TASK OBJECTIVE: Your task is to write out every line of the data exactly. Drop the pictures.

Object state change records:
::::::

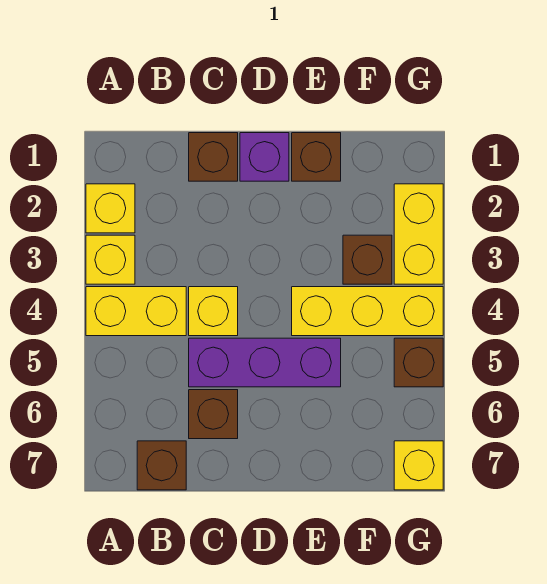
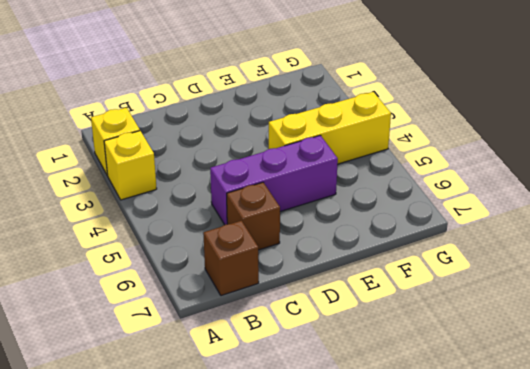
none -> yellow brick A4:B4 level 1
none -> brown brick C1 level 1
none -> yellow brick C4 level 1

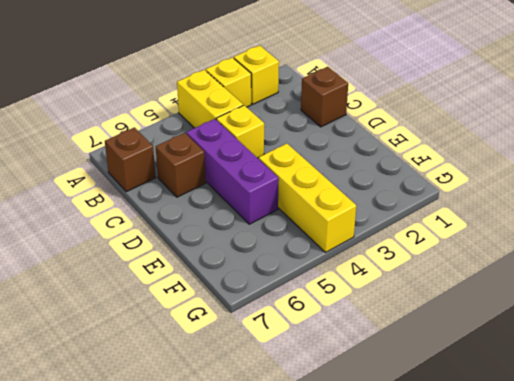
none -> purple brick D1 level 1
none -> brown brick E1 level 1
none -> brown brick F3 level 1

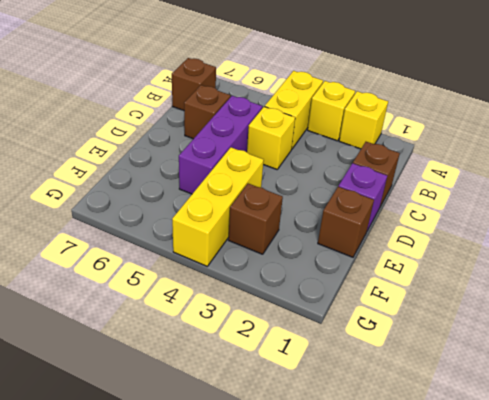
none -> yellow brick G2:G3 level 1
none -> brown brick G5 level 1
none -> yellow brick G7 level 1

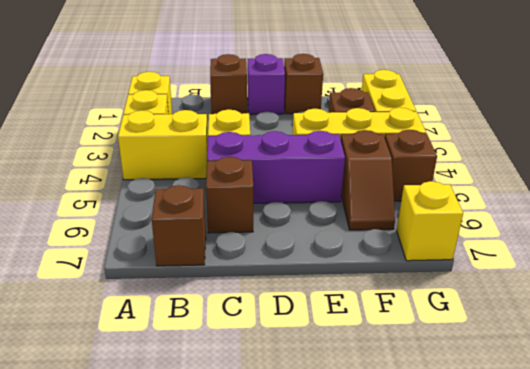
brown slope F5:F6 level 1 top 5 -> none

::::::

RESULT OF THIS TASK:
none -> yellow brick A4:B4 level 1
none -> brown brick C1 level 1
none -> yellow brick C4 level 1

none -> purple brick D1 level 1
none -> brown brick E1 level 1
none -> brown brick F3 level 1

none -> yellow brick G2:G3 level 1
none -> brown brick G5 level 1
none -> yellow brick G7 level 1

brown slope F5:F6 level 1 top 5 -> none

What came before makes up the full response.